The task: Copy every line below where the string "brick" is found.

Recorded data:
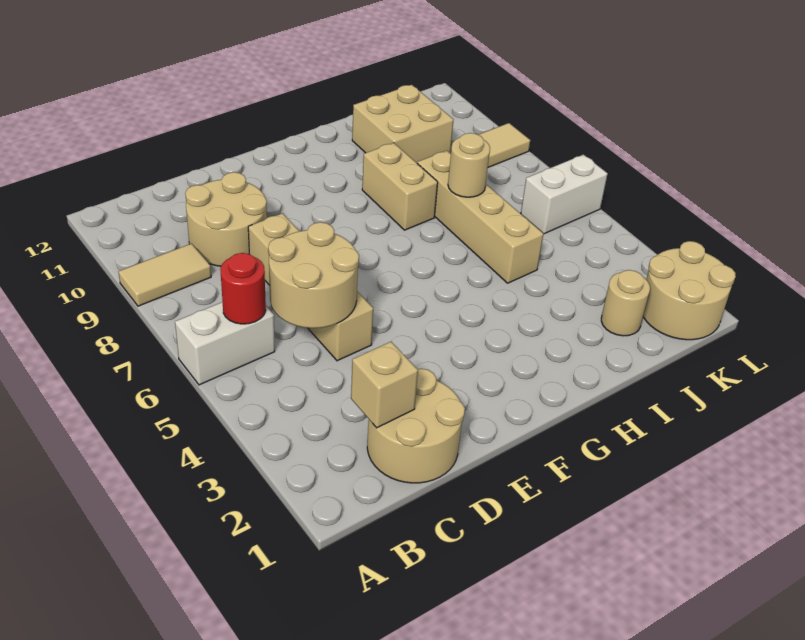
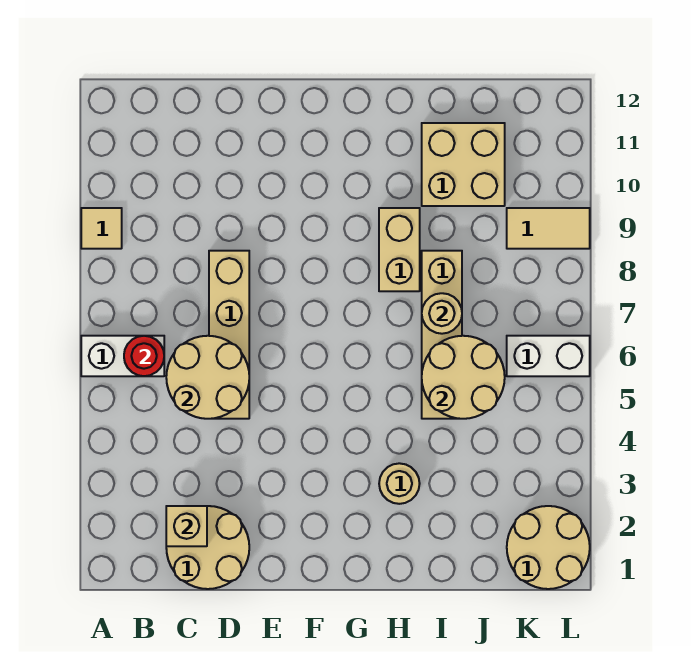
tan tile A9:B9 level 1 -> tan tile A9 level 1
tan round brick C9:D10 level 1 -> tan round brick I5:J6 level 2
tan round brick J2 level 1 -> tan round brick H3 level 1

Response to the task:
tan round brick C9:D10 level 1 -> tan round brick I5:J6 level 2
tan round brick J2 level 1 -> tan round brick H3 level 1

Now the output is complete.